Task statement ▸ Leave out the pictures and retype exactly the lines from the line with "R8: 390k (N001, N005) -> 390k (N001, N004)" through the end of the listing below.

Records for this exercise ▸
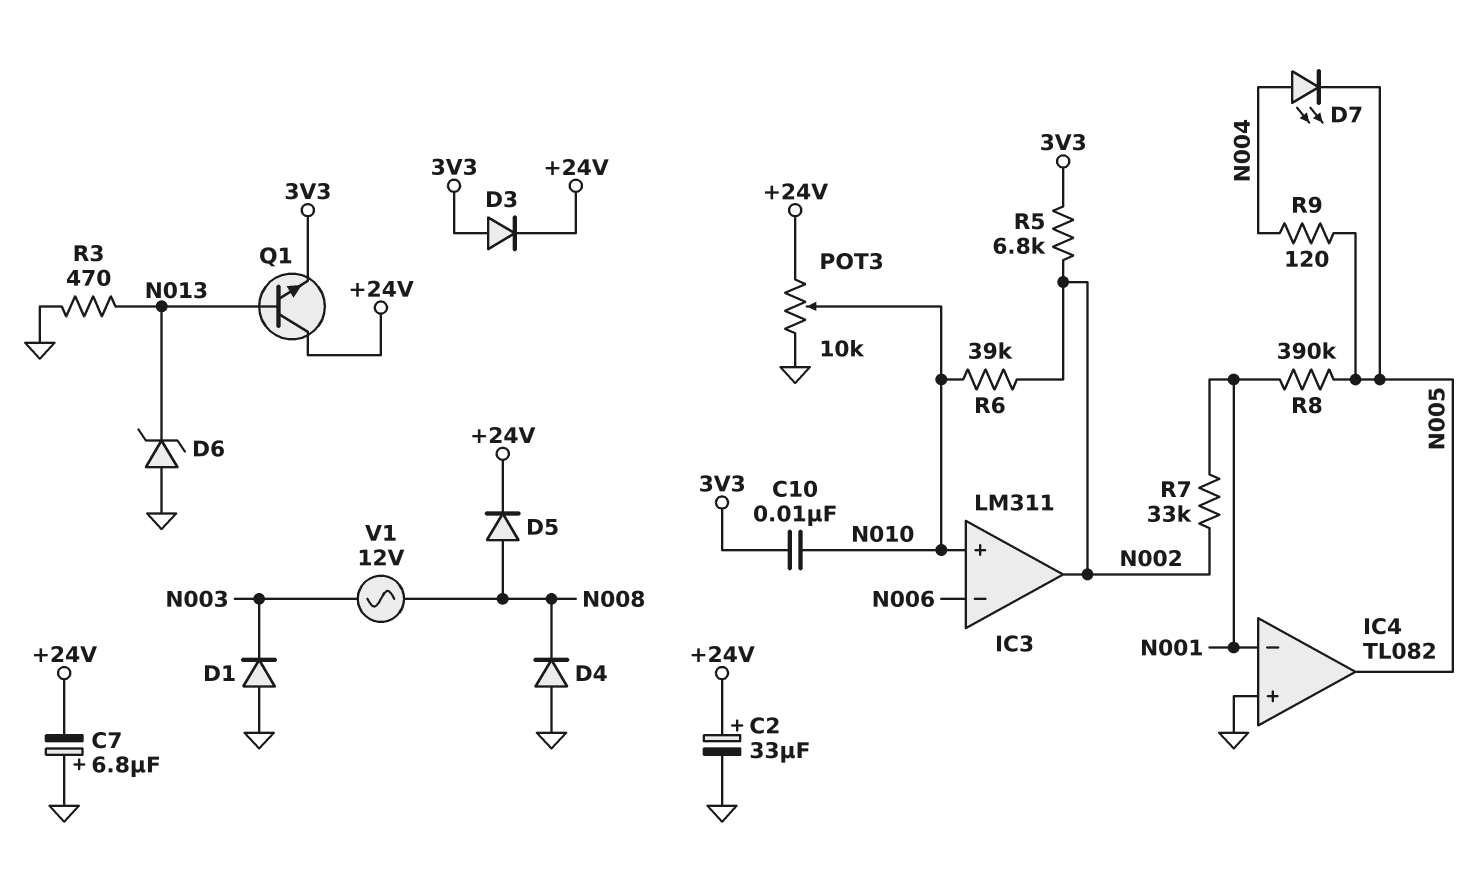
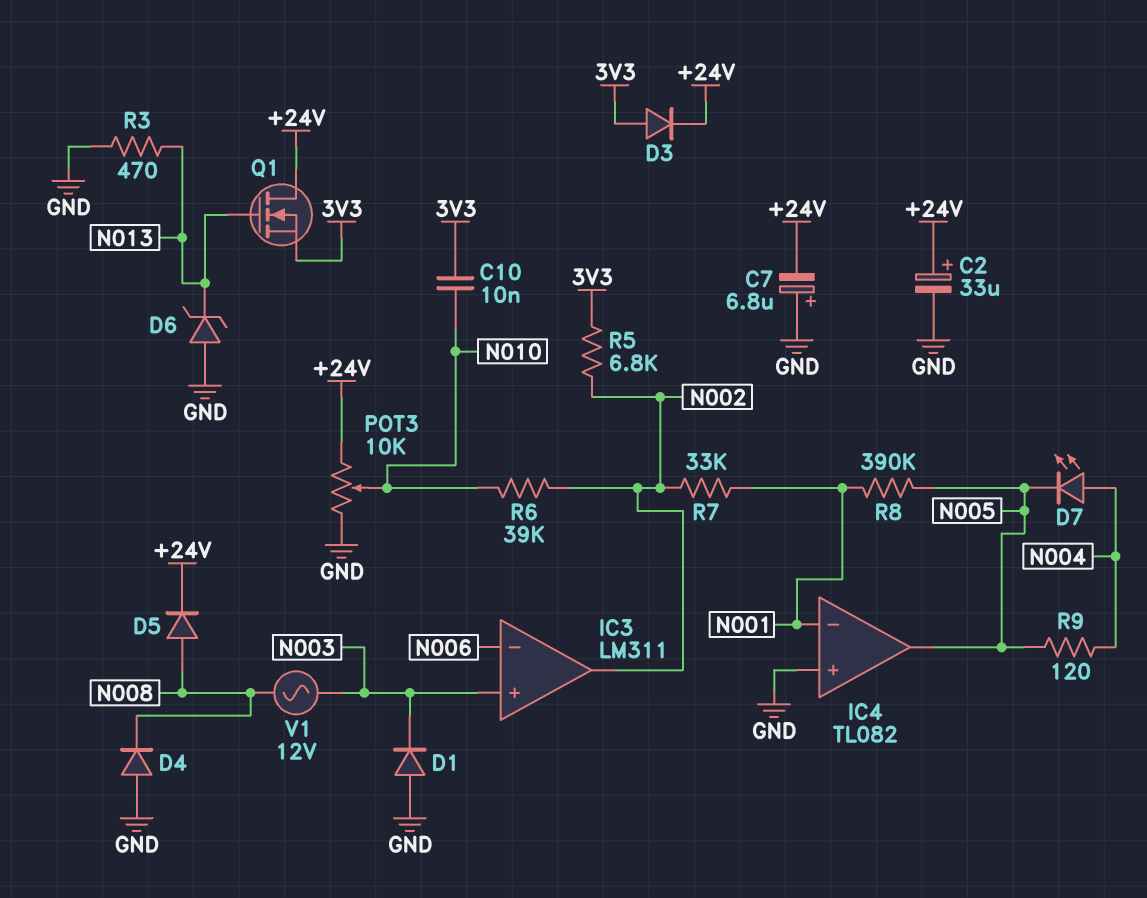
IC3 pin in+: N010 -> N003
Q1: NPN (B N013, C +24V, E 3V3) -> NMOS (G N013, D +24V, S 3V3)

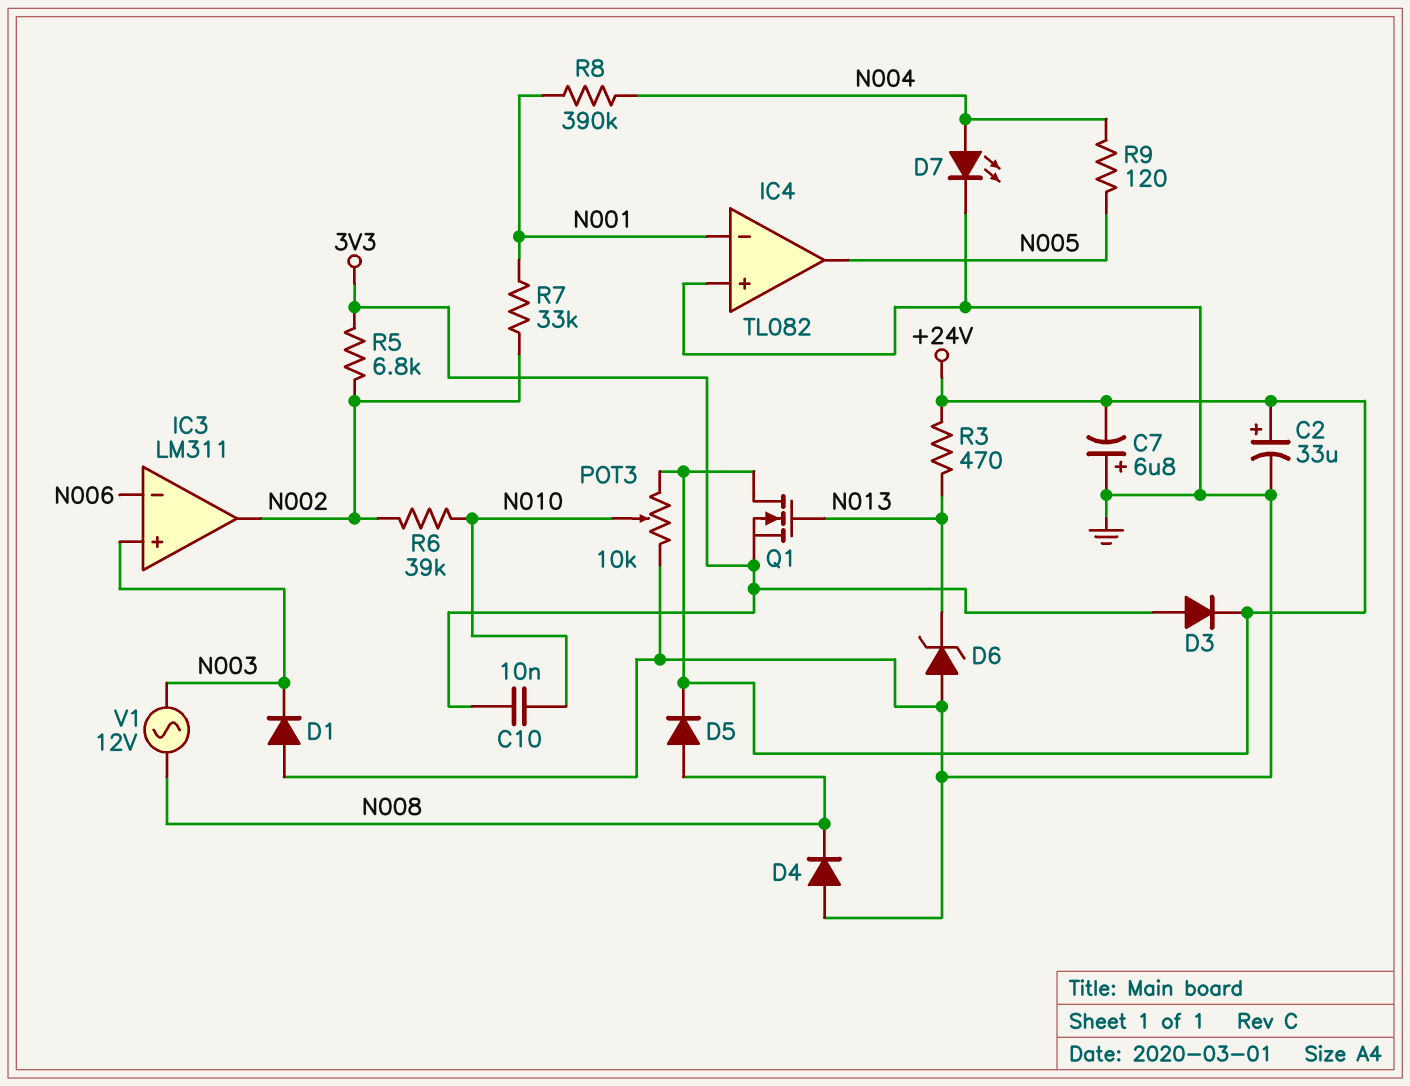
D7: LED (A N004, K N005) -> LED (A N004, K GND)
R3: 470 (GND, N013) -> 470 (+24V, N013)
R8: 390k (N001, N005) -> 390k (N001, N004)

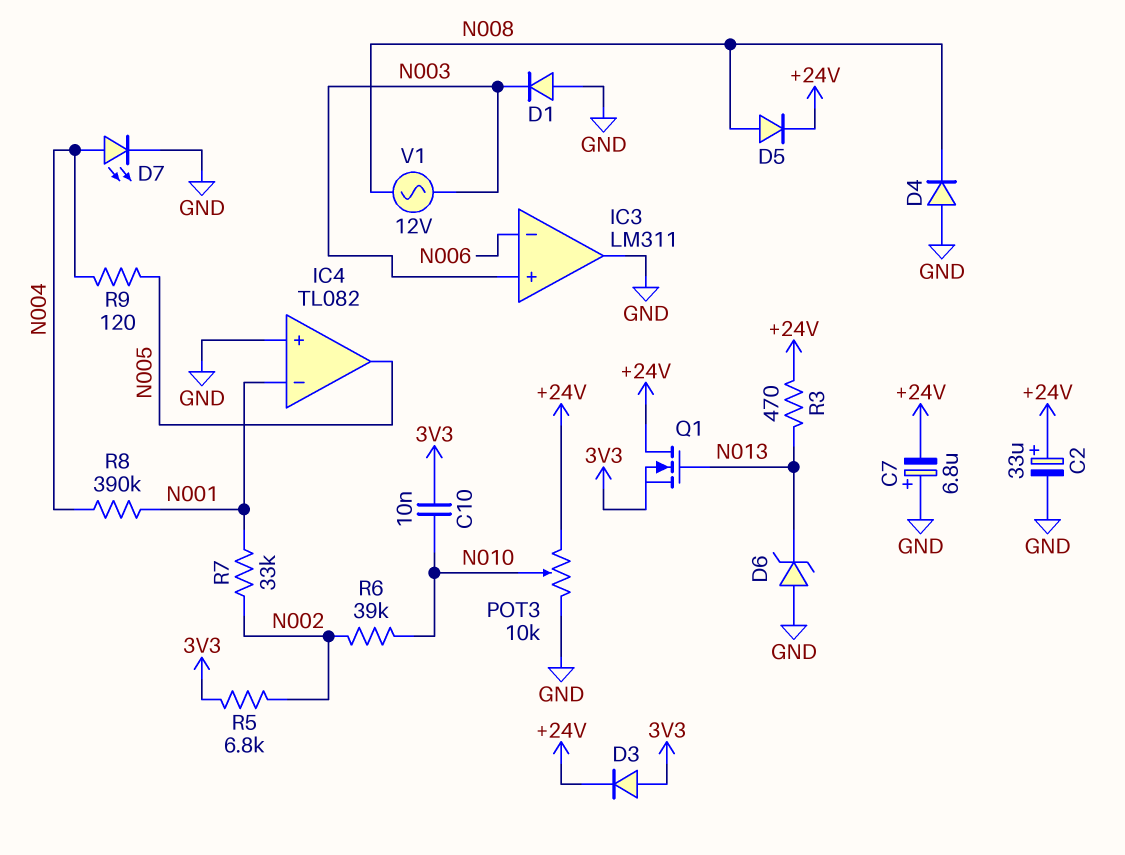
IC3 pin out: N002 -> GND

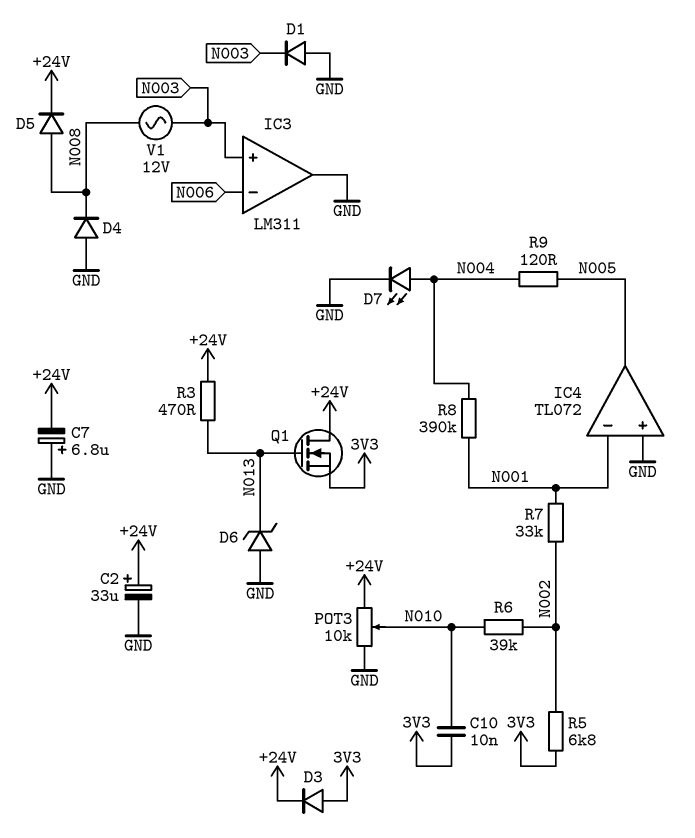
IC4: TL082 -> TL072

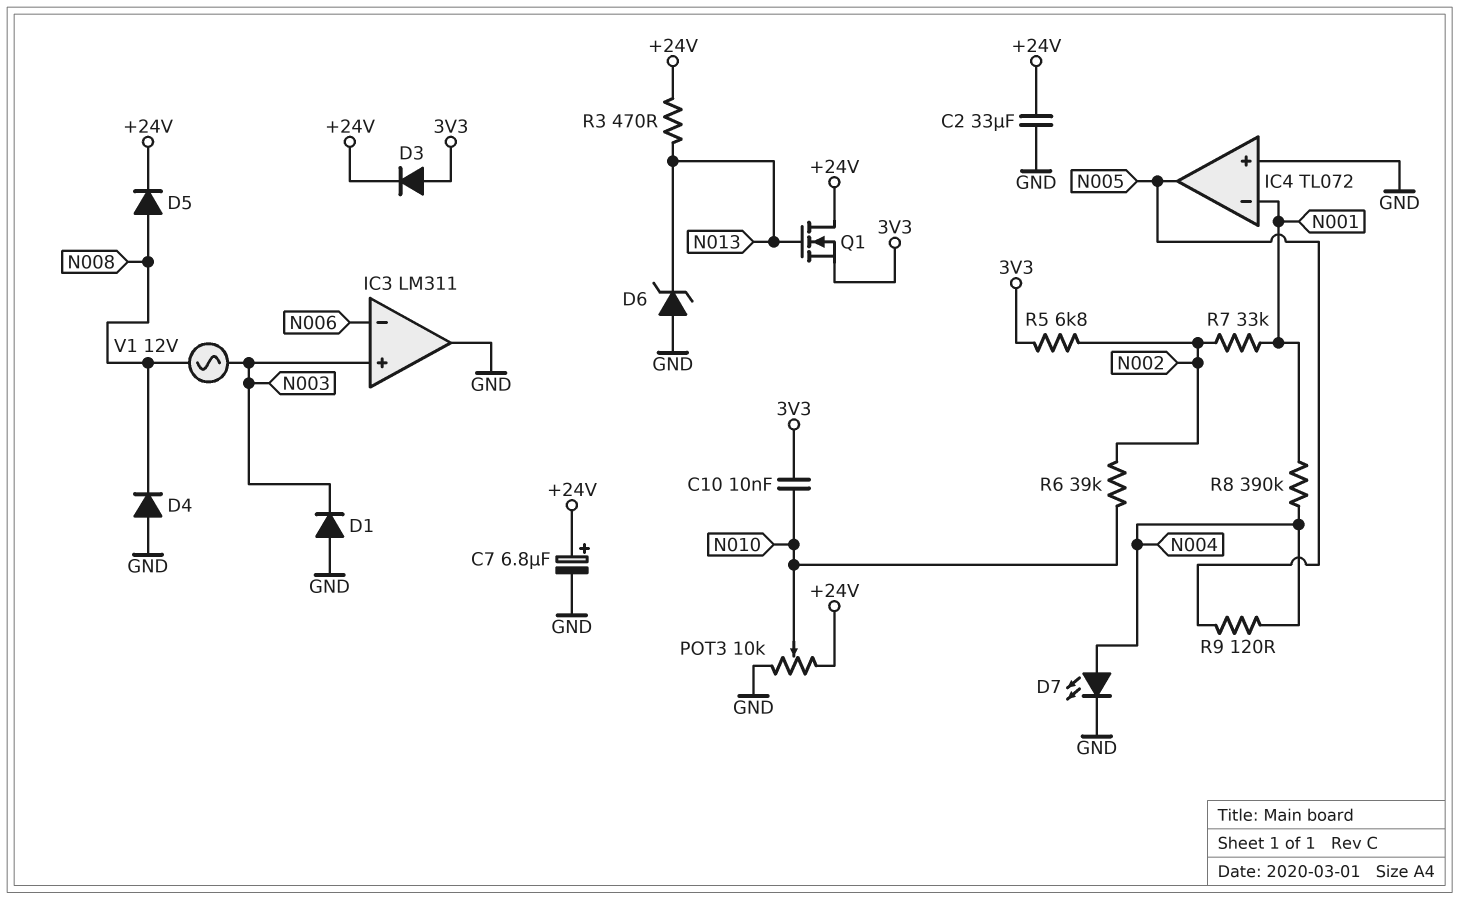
C2: 33uF (plus +24V, minus GND) -> 33uF (+24V, GND)
C7: 6.8uF (plus GND, minus +24V) -> 6.8uF (plus +24V, minus GND)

Response to the exercise ▸
R8: 390k (N001, N005) -> 390k (N001, N004)

IC3 pin out: N002 -> GND

IC4: TL082 -> TL072

C2: 33uF (plus +24V, minus GND) -> 33uF (+24V, GND)
C7: 6.8uF (plus GND, minus +24V) -> 6.8uF (plus +24V, minus GND)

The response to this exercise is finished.